> **Assignment**
Skip every line before the one containing "(584, 380) = (440, 298): none", then copy that line and the rest of the entries below exactly, through the last line.
Top of Available data
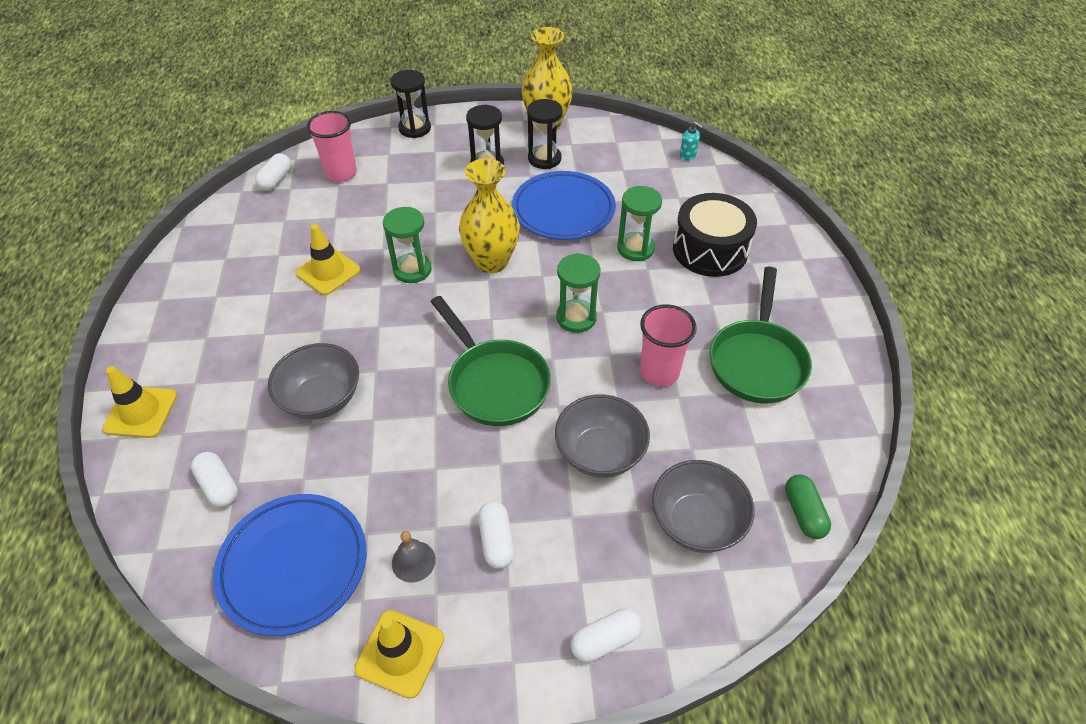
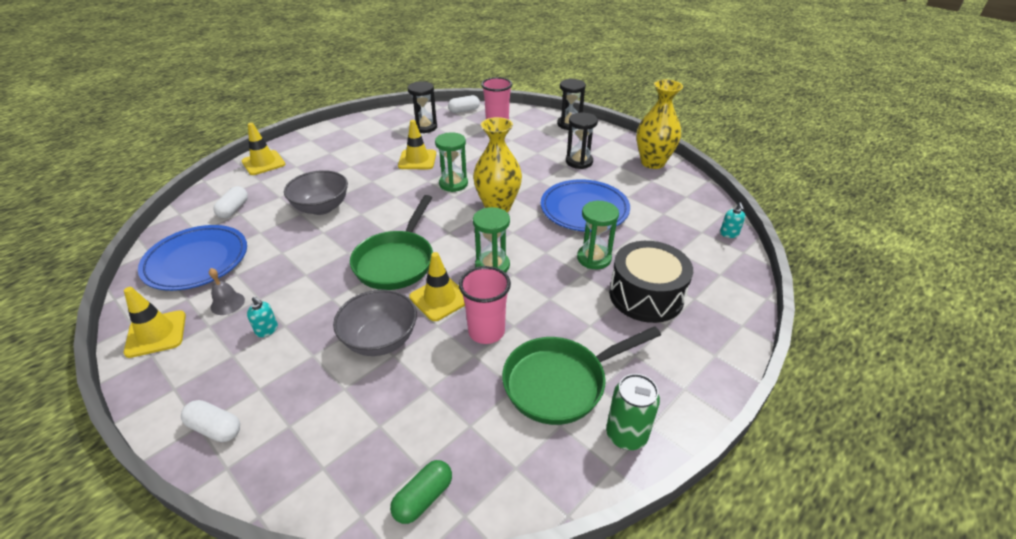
camera: 50 degrees right, 10 degrees down
(496, 541) = (267, 330): white capsule -> turquoise soap dispenser
(544, 159) = (619, 178): black hourglass -> black hourglass (425, 127)
(584, 380) = (440, 298): none -> yellow traffic cone
(696, 522) = (358, 428): grey bowl -> none
(835, 357) = (626, 435): none -> green can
Bottom of Available data
> **Finished task**
(584, 380) = (440, 298): none -> yellow traffic cone
(696, 522) = (358, 428): grey bowl -> none
(835, 357) = (626, 435): none -> green can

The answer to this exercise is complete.